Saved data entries
=-=-=-=-=
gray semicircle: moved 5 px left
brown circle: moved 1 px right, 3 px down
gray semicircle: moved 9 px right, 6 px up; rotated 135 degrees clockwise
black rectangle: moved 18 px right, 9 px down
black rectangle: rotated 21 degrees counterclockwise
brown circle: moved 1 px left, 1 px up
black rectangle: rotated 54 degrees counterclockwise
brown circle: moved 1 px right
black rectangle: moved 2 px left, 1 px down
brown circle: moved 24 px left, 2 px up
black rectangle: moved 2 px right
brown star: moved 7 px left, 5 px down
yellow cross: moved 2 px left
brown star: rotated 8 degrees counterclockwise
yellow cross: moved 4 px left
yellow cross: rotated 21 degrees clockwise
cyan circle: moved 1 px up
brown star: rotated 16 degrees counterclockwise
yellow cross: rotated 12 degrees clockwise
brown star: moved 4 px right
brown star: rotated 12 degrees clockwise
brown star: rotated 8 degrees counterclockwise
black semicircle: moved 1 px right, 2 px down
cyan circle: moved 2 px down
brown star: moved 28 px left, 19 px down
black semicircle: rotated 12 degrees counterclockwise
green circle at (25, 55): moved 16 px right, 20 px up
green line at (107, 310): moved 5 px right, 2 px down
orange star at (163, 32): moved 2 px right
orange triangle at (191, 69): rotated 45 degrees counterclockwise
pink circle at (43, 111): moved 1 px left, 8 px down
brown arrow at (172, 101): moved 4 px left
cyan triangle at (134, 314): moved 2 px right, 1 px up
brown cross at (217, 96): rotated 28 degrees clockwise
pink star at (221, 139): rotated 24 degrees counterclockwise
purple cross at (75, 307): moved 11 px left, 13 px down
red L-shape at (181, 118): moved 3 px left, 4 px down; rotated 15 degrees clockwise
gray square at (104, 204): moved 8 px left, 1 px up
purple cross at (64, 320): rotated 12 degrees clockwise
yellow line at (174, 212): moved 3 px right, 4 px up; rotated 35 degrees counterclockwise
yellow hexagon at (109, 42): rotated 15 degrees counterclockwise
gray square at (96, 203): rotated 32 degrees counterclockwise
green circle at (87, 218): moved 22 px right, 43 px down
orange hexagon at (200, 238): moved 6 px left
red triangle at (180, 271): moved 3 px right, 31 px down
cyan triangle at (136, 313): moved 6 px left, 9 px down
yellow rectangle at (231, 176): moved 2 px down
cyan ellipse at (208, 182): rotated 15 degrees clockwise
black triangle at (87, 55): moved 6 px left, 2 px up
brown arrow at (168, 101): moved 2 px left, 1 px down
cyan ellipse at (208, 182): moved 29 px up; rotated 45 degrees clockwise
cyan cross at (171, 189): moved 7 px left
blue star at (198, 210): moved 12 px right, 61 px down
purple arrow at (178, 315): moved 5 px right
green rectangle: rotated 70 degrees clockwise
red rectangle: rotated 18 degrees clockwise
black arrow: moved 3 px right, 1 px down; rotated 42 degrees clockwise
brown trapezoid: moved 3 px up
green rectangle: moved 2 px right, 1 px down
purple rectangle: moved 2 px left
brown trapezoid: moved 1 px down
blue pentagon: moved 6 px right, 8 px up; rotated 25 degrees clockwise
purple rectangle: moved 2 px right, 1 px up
=-=-=-=-=
Exercise description: Copy the material exactly, starting with its first line and going on through the line with "brown star: rotated 16". Include that line too.

Finished exercise:
gray semicircle: moved 5 px left
brown circle: moved 1 px right, 3 px down
gray semicircle: moved 9 px right, 6 px up; rotated 135 degrees clockwise
black rectangle: moved 18 px right, 9 px down
black rectangle: rotated 21 degrees counterclockwise
brown circle: moved 1 px left, 1 px up
black rectangle: rotated 54 degrees counterclockwise
brown circle: moved 1 px right
black rectangle: moved 2 px left, 1 px down
brown circle: moved 24 px left, 2 px up
black rectangle: moved 2 px right
brown star: moved 7 px left, 5 px down
yellow cross: moved 2 px left
brown star: rotated 8 degrees counterclockwise
yellow cross: moved 4 px left
yellow cross: rotated 21 degrees clockwise
cyan circle: moved 1 px up
brown star: rotated 16 degrees counterclockwise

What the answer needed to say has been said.